*** Opening DATA SECTION ***

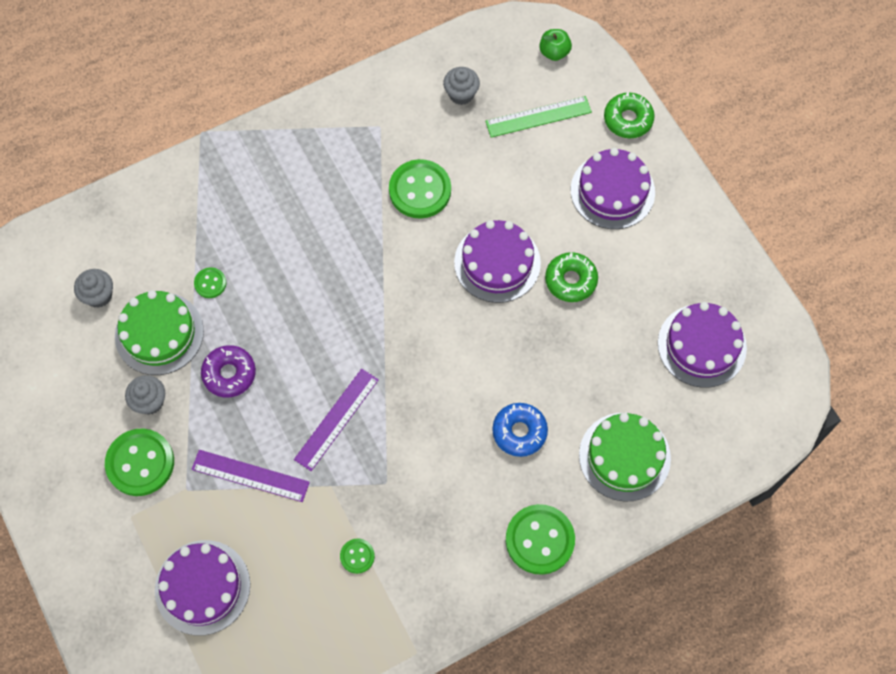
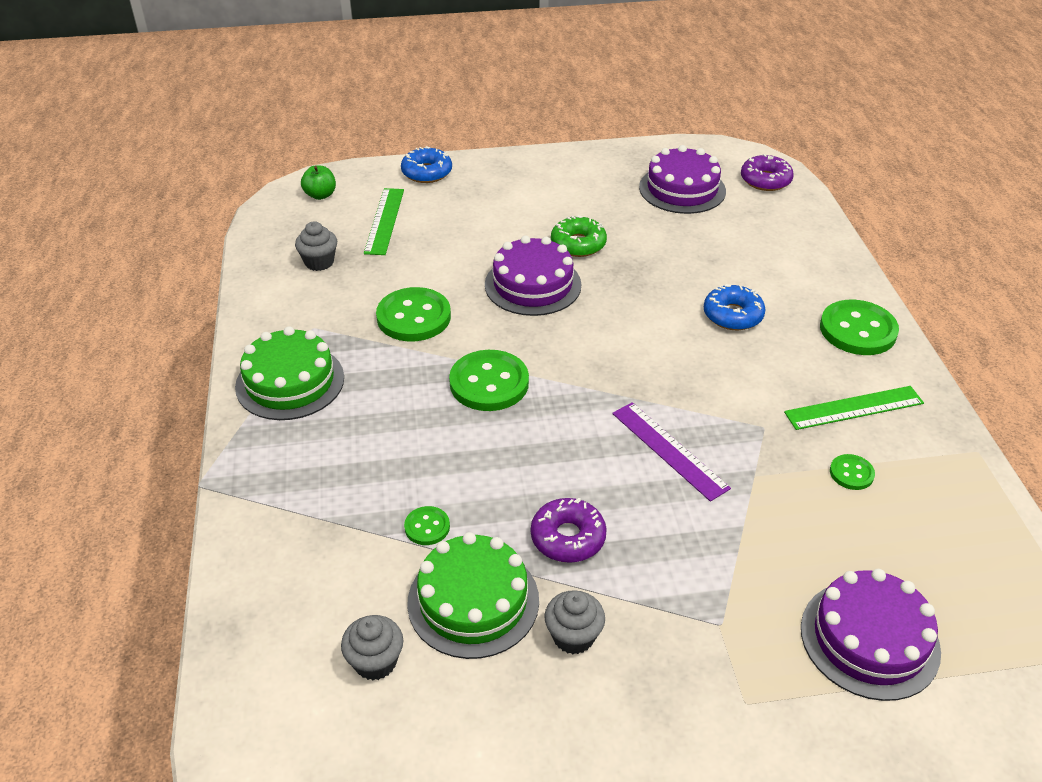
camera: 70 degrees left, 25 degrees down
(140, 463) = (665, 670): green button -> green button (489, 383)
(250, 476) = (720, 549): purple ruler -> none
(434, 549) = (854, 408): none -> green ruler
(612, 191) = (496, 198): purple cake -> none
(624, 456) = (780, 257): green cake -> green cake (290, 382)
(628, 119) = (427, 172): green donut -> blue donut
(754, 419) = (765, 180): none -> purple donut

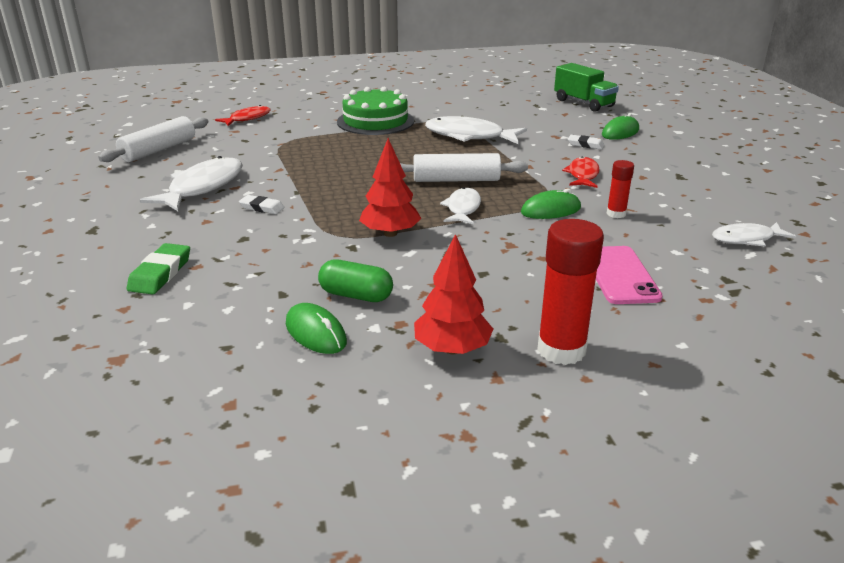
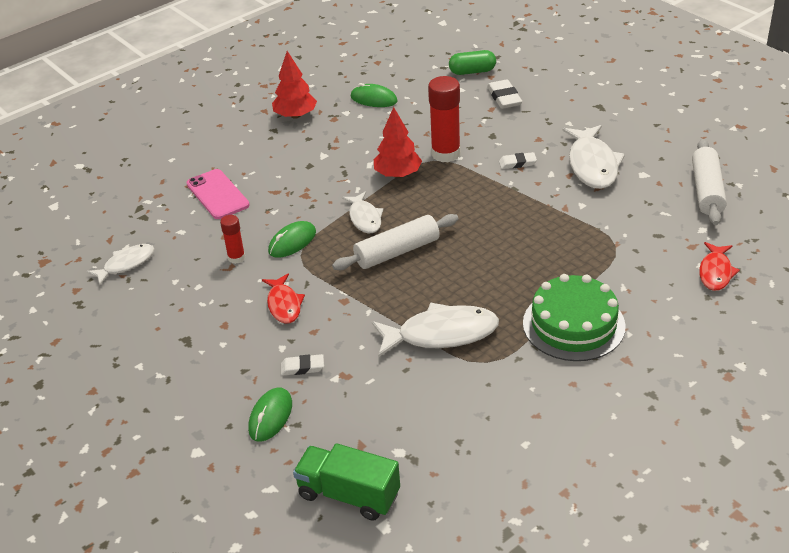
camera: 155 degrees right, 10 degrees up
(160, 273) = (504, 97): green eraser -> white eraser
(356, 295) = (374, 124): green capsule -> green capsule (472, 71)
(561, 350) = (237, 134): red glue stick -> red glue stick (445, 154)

*** Closing DATA SECTION ***

ASSIGNED TASK: Check each line above for the word "green", and copy the lines where it appears.

EXERCISE RESPONSE:
(140, 463) = (665, 670): green button -> green button (489, 383)
(434, 549) = (854, 408): none -> green ruler
(624, 456) = (780, 257): green cake -> green cake (290, 382)
(628, 119) = (427, 172): green donut -> blue donut
(160, 273) = (504, 97): green eraser -> white eraser
(356, 295) = (374, 124): green capsule -> green capsule (472, 71)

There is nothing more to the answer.